### GIVEN DATA
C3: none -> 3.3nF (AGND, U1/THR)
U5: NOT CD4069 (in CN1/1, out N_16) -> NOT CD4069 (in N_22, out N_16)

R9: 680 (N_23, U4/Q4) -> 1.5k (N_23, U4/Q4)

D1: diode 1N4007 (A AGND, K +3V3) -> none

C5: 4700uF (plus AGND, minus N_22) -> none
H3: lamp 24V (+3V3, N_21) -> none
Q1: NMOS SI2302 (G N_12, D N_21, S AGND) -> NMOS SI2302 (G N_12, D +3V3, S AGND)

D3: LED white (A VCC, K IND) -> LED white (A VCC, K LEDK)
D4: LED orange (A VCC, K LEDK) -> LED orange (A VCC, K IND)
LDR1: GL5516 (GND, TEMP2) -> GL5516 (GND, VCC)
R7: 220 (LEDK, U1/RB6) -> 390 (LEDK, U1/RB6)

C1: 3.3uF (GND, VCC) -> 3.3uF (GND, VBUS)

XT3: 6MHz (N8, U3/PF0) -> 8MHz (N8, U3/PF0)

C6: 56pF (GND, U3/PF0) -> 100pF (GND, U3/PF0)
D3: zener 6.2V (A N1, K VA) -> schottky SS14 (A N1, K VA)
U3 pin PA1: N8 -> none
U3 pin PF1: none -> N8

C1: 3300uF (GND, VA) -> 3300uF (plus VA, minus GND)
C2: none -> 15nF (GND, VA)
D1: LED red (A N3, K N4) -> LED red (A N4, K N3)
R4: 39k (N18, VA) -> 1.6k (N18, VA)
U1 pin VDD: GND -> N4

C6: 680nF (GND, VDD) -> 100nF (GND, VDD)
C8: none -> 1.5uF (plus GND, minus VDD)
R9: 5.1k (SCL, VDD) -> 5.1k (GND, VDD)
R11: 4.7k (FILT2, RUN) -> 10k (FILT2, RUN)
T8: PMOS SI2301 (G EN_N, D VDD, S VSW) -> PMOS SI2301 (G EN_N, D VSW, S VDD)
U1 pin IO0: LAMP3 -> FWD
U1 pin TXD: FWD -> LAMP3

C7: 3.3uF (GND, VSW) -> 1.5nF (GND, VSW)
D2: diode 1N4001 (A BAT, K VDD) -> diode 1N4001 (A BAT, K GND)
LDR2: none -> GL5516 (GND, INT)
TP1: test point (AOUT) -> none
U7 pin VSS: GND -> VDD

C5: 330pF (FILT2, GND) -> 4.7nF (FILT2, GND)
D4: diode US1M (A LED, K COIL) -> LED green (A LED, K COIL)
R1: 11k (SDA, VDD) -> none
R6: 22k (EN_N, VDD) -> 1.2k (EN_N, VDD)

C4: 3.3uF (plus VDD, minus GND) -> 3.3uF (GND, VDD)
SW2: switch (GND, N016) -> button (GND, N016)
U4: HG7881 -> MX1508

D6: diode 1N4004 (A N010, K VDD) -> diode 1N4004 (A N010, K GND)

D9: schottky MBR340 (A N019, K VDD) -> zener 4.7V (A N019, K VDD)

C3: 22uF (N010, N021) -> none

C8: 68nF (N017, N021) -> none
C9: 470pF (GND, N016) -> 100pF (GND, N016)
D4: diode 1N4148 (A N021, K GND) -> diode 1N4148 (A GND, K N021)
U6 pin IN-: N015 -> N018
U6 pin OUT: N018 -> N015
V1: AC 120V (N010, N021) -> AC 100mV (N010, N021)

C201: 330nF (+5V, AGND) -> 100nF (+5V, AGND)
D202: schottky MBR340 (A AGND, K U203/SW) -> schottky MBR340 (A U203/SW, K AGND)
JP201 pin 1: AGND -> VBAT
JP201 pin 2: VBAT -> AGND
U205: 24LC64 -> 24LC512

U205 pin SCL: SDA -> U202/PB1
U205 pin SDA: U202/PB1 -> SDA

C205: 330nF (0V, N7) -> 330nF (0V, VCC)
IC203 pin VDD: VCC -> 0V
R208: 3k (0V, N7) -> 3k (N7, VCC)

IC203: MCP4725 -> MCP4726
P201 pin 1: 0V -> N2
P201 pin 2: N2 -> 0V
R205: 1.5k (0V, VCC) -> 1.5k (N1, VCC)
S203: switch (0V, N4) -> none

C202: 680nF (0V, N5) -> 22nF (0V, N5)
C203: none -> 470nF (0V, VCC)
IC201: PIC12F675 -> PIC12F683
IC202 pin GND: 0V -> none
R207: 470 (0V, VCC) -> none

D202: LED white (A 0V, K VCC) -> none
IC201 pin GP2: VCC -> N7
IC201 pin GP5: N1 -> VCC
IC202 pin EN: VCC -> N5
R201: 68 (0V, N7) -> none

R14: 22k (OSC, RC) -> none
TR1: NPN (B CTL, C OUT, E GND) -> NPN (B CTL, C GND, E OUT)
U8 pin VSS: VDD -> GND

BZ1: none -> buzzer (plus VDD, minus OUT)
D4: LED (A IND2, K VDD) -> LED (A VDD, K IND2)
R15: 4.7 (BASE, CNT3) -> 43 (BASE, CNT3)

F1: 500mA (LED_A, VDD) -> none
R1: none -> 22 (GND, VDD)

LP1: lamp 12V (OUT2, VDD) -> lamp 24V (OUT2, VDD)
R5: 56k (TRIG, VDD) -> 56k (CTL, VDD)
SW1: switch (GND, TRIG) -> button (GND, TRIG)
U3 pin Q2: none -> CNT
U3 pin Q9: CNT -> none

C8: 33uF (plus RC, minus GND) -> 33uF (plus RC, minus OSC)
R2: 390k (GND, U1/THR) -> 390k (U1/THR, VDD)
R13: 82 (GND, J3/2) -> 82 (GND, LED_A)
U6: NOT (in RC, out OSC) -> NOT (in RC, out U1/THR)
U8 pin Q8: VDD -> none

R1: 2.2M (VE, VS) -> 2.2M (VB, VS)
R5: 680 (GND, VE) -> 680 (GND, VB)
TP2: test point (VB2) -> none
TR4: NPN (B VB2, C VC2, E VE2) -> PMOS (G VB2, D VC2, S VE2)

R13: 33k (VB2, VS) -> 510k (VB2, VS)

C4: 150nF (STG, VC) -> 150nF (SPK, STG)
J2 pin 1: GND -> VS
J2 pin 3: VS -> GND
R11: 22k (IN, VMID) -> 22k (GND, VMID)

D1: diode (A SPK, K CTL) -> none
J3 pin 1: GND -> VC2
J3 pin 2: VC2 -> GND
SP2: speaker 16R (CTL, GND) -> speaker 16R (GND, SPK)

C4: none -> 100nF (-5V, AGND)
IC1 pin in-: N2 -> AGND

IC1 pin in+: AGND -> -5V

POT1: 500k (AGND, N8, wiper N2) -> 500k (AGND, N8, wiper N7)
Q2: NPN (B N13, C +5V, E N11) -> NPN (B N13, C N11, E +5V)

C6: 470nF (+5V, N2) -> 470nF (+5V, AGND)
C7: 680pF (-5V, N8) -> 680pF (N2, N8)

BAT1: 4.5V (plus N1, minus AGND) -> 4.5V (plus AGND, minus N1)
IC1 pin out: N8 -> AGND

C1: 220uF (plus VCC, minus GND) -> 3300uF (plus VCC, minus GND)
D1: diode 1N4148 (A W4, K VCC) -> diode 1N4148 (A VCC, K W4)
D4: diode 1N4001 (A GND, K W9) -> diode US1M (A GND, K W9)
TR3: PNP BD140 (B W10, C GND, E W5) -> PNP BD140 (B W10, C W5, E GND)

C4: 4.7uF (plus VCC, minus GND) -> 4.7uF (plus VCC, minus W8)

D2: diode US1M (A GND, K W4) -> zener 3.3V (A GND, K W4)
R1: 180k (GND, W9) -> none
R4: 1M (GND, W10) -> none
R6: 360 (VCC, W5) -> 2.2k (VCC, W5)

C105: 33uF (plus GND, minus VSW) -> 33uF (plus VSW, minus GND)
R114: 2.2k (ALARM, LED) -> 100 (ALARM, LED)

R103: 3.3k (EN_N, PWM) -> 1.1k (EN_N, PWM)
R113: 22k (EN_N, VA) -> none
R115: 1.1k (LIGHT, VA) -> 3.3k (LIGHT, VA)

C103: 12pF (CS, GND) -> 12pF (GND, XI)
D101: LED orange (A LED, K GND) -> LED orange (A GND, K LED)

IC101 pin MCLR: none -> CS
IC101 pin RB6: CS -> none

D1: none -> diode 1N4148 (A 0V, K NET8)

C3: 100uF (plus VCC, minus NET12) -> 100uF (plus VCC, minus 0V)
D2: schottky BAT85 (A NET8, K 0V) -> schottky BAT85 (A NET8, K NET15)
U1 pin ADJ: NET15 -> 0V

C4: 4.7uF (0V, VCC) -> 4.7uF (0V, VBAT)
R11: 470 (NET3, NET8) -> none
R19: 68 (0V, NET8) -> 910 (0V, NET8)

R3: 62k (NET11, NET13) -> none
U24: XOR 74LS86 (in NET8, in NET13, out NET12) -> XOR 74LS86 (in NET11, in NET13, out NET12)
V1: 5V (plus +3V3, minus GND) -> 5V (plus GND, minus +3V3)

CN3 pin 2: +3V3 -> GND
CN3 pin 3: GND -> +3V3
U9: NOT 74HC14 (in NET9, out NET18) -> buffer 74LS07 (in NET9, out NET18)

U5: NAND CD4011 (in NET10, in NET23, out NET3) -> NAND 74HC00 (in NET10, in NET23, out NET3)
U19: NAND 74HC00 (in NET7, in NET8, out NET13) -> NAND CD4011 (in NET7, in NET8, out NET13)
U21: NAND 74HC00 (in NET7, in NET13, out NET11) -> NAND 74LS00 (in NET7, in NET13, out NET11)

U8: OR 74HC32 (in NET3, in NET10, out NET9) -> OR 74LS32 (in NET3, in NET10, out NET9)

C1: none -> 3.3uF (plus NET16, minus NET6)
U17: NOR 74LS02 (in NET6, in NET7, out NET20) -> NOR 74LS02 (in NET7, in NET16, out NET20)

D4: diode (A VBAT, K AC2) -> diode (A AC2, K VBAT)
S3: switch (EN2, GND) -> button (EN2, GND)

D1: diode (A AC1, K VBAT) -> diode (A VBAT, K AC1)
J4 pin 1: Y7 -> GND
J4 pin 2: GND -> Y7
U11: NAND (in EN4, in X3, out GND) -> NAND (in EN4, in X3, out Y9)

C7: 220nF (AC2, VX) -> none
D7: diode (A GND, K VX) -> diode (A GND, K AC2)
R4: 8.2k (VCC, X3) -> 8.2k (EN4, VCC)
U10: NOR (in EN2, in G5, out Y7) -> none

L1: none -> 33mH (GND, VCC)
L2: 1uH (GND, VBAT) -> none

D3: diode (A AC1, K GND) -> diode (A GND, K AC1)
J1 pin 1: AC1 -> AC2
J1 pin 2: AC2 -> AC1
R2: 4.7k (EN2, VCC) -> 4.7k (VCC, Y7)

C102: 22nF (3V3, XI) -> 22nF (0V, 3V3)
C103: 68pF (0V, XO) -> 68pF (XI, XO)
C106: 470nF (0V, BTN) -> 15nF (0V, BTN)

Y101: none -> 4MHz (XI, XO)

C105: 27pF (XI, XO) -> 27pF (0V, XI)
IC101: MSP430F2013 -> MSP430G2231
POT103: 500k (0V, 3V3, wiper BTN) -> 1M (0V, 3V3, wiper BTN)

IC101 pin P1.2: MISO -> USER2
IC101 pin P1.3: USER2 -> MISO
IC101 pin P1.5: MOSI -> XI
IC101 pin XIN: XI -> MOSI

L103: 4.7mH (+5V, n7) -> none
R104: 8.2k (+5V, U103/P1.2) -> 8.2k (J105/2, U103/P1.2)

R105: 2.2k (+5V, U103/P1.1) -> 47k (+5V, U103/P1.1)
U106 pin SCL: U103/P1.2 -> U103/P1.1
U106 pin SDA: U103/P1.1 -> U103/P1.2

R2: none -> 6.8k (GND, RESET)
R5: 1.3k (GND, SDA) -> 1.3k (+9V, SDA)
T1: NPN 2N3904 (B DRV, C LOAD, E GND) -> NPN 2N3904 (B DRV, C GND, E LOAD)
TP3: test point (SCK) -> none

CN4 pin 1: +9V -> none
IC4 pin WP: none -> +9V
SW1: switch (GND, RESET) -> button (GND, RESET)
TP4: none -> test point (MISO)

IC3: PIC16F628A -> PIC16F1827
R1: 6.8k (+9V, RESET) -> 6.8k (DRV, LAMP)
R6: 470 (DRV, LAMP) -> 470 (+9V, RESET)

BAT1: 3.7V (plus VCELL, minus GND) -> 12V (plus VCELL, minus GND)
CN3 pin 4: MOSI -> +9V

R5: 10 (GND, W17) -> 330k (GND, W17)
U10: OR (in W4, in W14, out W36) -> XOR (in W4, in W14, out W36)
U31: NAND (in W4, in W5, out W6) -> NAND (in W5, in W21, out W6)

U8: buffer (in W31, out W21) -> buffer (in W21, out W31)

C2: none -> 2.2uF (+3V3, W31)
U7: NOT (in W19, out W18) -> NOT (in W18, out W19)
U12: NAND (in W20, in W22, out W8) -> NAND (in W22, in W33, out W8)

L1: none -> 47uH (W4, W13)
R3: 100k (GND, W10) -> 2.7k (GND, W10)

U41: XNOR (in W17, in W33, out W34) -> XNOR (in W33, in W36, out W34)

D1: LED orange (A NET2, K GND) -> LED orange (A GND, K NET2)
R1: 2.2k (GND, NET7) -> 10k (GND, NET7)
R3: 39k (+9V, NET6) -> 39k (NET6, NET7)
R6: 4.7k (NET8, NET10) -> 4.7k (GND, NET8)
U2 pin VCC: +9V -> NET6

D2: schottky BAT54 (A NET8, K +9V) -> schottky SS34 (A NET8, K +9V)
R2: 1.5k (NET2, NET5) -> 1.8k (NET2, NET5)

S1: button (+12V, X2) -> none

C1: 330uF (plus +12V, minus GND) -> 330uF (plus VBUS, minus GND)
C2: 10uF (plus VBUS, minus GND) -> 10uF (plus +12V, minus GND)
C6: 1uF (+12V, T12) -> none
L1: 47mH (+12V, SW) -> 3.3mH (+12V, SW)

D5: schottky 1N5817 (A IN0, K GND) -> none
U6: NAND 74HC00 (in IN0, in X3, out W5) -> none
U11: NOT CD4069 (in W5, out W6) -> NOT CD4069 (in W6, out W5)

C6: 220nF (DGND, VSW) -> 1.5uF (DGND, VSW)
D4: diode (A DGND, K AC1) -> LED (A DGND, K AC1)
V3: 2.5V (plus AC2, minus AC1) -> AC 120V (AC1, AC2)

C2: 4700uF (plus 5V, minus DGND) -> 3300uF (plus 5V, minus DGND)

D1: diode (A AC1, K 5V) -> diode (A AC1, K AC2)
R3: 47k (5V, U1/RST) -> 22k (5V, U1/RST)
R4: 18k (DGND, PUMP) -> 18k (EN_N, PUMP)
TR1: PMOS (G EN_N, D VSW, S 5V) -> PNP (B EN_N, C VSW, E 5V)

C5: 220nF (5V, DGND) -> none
######
● WORK INSTRUCTION: The answer must consist solely of the lines from the first line of the data to the line holding "JP201 pin 2: VBAT -> AGND", each given again exactly.

● OUTPUT:
C3: none -> 3.3nF (AGND, U1/THR)
U5: NOT CD4069 (in CN1/1, out N_16) -> NOT CD4069 (in N_22, out N_16)

R9: 680 (N_23, U4/Q4) -> 1.5k (N_23, U4/Q4)

D1: diode 1N4007 (A AGND, K +3V3) -> none

C5: 4700uF (plus AGND, minus N_22) -> none
H3: lamp 24V (+3V3, N_21) -> none
Q1: NMOS SI2302 (G N_12, D N_21, S AGND) -> NMOS SI2302 (G N_12, D +3V3, S AGND)

D3: LED white (A VCC, K IND) -> LED white (A VCC, K LEDK)
D4: LED orange (A VCC, K LEDK) -> LED orange (A VCC, K IND)
LDR1: GL5516 (GND, TEMP2) -> GL5516 (GND, VCC)
R7: 220 (LEDK, U1/RB6) -> 390 (LEDK, U1/RB6)

C1: 3.3uF (GND, VCC) -> 3.3uF (GND, VBUS)

XT3: 6MHz (N8, U3/PF0) -> 8MHz (N8, U3/PF0)

C6: 56pF (GND, U3/PF0) -> 100pF (GND, U3/PF0)
D3: zener 6.2V (A N1, K VA) -> schottky SS14 (A N1, K VA)
U3 pin PA1: N8 -> none
U3 pin PF1: none -> N8

C1: 3300uF (GND, VA) -> 3300uF (plus VA, minus GND)
C2: none -> 15nF (GND, VA)
D1: LED red (A N3, K N4) -> LED red (A N4, K N3)
R4: 39k (N18, VA) -> 1.6k (N18, VA)
U1 pin VDD: GND -> N4

C6: 680nF (GND, VDD) -> 100nF (GND, VDD)
C8: none -> 1.5uF (plus GND, minus VDD)
R9: 5.1k (SCL, VDD) -> 5.1k (GND, VDD)
R11: 4.7k (FILT2, RUN) -> 10k (FILT2, RUN)
T8: PMOS SI2301 (G EN_N, D VDD, S VSW) -> PMOS SI2301 (G EN_N, D VSW, S VDD)
U1 pin IO0: LAMP3 -> FWD
U1 pin TXD: FWD -> LAMP3

C7: 3.3uF (GND, VSW) -> 1.5nF (GND, VSW)
D2: diode 1N4001 (A BAT, K VDD) -> diode 1N4001 (A BAT, K GND)
LDR2: none -> GL5516 (GND, INT)
TP1: test point (AOUT) -> none
U7 pin VSS: GND -> VDD

C5: 330pF (FILT2, GND) -> 4.7nF (FILT2, GND)
D4: diode US1M (A LED, K COIL) -> LED green (A LED, K COIL)
R1: 11k (SDA, VDD) -> none
R6: 22k (EN_N, VDD) -> 1.2k (EN_N, VDD)

C4: 3.3uF (plus VDD, minus GND) -> 3.3uF (GND, VDD)
SW2: switch (GND, N016) -> button (GND, N016)
U4: HG7881 -> MX1508

D6: diode 1N4004 (A N010, K VDD) -> diode 1N4004 (A N010, K GND)

D9: schottky MBR340 (A N019, K VDD) -> zener 4.7V (A N019, K VDD)

C3: 22uF (N010, N021) -> none

C8: 68nF (N017, N021) -> none
C9: 470pF (GND, N016) -> 100pF (GND, N016)
D4: diode 1N4148 (A N021, K GND) -> diode 1N4148 (A GND, K N021)
U6 pin IN-: N015 -> N018
U6 pin OUT: N018 -> N015
V1: AC 120V (N010, N021) -> AC 100mV (N010, N021)

C201: 330nF (+5V, AGND) -> 100nF (+5V, AGND)
D202: schottky MBR340 (A AGND, K U203/SW) -> schottky MBR340 (A U203/SW, K AGND)
JP201 pin 1: AGND -> VBAT
JP201 pin 2: VBAT -> AGND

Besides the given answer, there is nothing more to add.